Only an exact repetition of the entries will do.

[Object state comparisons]
____________
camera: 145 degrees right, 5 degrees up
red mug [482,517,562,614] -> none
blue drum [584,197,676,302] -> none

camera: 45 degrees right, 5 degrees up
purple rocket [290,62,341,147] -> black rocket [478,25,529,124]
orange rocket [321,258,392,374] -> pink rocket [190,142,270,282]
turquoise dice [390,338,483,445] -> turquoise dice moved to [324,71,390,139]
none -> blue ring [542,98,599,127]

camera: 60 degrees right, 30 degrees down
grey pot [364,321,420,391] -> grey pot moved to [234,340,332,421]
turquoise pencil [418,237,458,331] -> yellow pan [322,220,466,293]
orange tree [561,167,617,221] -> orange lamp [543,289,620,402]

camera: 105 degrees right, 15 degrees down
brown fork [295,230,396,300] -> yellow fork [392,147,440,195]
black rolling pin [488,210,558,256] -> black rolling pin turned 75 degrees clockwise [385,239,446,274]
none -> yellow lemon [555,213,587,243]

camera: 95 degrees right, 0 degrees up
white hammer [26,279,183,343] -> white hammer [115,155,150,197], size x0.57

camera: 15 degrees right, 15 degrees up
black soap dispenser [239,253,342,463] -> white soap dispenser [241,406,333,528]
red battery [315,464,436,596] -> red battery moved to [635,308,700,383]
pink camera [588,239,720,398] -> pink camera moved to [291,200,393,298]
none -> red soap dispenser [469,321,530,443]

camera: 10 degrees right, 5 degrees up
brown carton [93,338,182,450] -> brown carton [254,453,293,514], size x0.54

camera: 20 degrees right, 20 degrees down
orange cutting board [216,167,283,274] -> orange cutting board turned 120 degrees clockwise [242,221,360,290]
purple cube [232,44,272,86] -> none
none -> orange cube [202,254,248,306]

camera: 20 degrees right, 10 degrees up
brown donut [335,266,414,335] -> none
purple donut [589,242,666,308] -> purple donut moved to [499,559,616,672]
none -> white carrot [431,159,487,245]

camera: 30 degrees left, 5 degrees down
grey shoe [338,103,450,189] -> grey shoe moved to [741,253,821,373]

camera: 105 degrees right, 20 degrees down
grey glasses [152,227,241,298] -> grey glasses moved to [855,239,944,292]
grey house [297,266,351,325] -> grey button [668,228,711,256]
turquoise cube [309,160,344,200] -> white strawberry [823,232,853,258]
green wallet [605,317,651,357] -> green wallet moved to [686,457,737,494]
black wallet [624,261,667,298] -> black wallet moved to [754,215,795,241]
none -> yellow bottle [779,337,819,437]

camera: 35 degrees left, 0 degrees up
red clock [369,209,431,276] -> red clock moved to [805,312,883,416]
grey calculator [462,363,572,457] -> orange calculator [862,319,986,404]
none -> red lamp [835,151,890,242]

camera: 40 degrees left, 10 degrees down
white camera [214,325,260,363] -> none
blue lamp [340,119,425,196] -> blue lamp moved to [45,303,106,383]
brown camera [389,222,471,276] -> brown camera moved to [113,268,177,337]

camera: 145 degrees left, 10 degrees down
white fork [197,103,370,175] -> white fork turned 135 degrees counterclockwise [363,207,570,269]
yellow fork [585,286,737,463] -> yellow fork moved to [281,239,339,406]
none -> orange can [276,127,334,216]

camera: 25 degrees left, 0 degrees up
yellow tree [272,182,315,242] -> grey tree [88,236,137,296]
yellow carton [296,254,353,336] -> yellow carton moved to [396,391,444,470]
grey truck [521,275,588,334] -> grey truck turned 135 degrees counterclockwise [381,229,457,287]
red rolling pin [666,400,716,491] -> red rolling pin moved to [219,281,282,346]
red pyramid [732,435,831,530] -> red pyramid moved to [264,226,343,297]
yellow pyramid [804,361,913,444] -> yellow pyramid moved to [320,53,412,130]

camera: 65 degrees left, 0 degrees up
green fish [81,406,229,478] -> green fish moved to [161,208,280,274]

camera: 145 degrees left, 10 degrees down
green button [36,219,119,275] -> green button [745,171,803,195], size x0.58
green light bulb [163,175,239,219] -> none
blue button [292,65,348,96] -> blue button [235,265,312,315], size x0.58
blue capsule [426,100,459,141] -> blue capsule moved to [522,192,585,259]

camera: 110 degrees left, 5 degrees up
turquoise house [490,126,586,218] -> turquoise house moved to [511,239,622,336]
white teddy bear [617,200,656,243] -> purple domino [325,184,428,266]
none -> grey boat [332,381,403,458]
____________
EXERCISE RESULT:
camera: 145 degrees right, 5 degrees up
red mug [482,517,562,614] -> none
blue drum [584,197,676,302] -> none

camera: 45 degrees right, 5 degrees up
purple rocket [290,62,341,147] -> black rocket [478,25,529,124]
orange rocket [321,258,392,374] -> pink rocket [190,142,270,282]
turquoise dice [390,338,483,445] -> turquoise dice moved to [324,71,390,139]
none -> blue ring [542,98,599,127]

camera: 60 degrees right, 30 degrees down
grey pot [364,321,420,391] -> grey pot moved to [234,340,332,421]
turquoise pencil [418,237,458,331] -> yellow pan [322,220,466,293]
orange tree [561,167,617,221] -> orange lamp [543,289,620,402]

camera: 105 degrees right, 15 degrees down
brown fork [295,230,396,300] -> yellow fork [392,147,440,195]
black rolling pin [488,210,558,256] -> black rolling pin turned 75 degrees clockwise [385,239,446,274]
none -> yellow lemon [555,213,587,243]

camera: 95 degrees right, 0 degrees up
white hammer [26,279,183,343] -> white hammer [115,155,150,197], size x0.57

camera: 15 degrees right, 15 degrees up
black soap dispenser [239,253,342,463] -> white soap dispenser [241,406,333,528]
red battery [315,464,436,596] -> red battery moved to [635,308,700,383]
pink camera [588,239,720,398] -> pink camera moved to [291,200,393,298]
none -> red soap dispenser [469,321,530,443]

camera: 10 degrees right, 5 degrees up
brown carton [93,338,182,450] -> brown carton [254,453,293,514], size x0.54

camera: 20 degrees right, 20 degrees down
orange cutting board [216,167,283,274] -> orange cutting board turned 120 degrees clockwise [242,221,360,290]
purple cube [232,44,272,86] -> none
none -> orange cube [202,254,248,306]

camera: 20 degrees right, 10 degrees up
brown donut [335,266,414,335] -> none
purple donut [589,242,666,308] -> purple donut moved to [499,559,616,672]
none -> white carrot [431,159,487,245]

camera: 30 degrees left, 5 degrees down
grey shoe [338,103,450,189] -> grey shoe moved to [741,253,821,373]

camera: 105 degrees right, 20 degrees down
grey glasses [152,227,241,298] -> grey glasses moved to [855,239,944,292]
grey house [297,266,351,325] -> grey button [668,228,711,256]
turquoise cube [309,160,344,200] -> white strawberry [823,232,853,258]
green wallet [605,317,651,357] -> green wallet moved to [686,457,737,494]
black wallet [624,261,667,298] -> black wallet moved to [754,215,795,241]
none -> yellow bottle [779,337,819,437]

camera: 35 degrees left, 0 degrees up
red clock [369,209,431,276] -> red clock moved to [805,312,883,416]
grey calculator [462,363,572,457] -> orange calculator [862,319,986,404]
none -> red lamp [835,151,890,242]

camera: 40 degrees left, 10 degrees down
white camera [214,325,260,363] -> none
blue lamp [340,119,425,196] -> blue lamp moved to [45,303,106,383]
brown camera [389,222,471,276] -> brown camera moved to [113,268,177,337]

camera: 145 degrees left, 10 degrees down
white fork [197,103,370,175] -> white fork turned 135 degrees counterclockwise [363,207,570,269]
yellow fork [585,286,737,463] -> yellow fork moved to [281,239,339,406]
none -> orange can [276,127,334,216]

camera: 25 degrees left, 0 degrees up
yellow tree [272,182,315,242] -> grey tree [88,236,137,296]
yellow carton [296,254,353,336] -> yellow carton moved to [396,391,444,470]
grey truck [521,275,588,334] -> grey truck turned 135 degrees counterclockwise [381,229,457,287]
red rolling pin [666,400,716,491] -> red rolling pin moved to [219,281,282,346]
red pyramid [732,435,831,530] -> red pyramid moved to [264,226,343,297]
yellow pyramid [804,361,913,444] -> yellow pyramid moved to [320,53,412,130]

camera: 65 degrees left, 0 degrees up
green fish [81,406,229,478] -> green fish moved to [161,208,280,274]

camera: 145 degrees left, 10 degrees down
green button [36,219,119,275] -> green button [745,171,803,195], size x0.58
green light bulb [163,175,239,219] -> none
blue button [292,65,348,96] -> blue button [235,265,312,315], size x0.58
blue capsule [426,100,459,141] -> blue capsule moved to [522,192,585,259]

camera: 110 degrees left, 5 degrees up
turquoise house [490,126,586,218] -> turquoise house moved to [511,239,622,336]
white teddy bear [617,200,656,243] -> purple domino [325,184,428,266]
none -> grey boat [332,381,403,458]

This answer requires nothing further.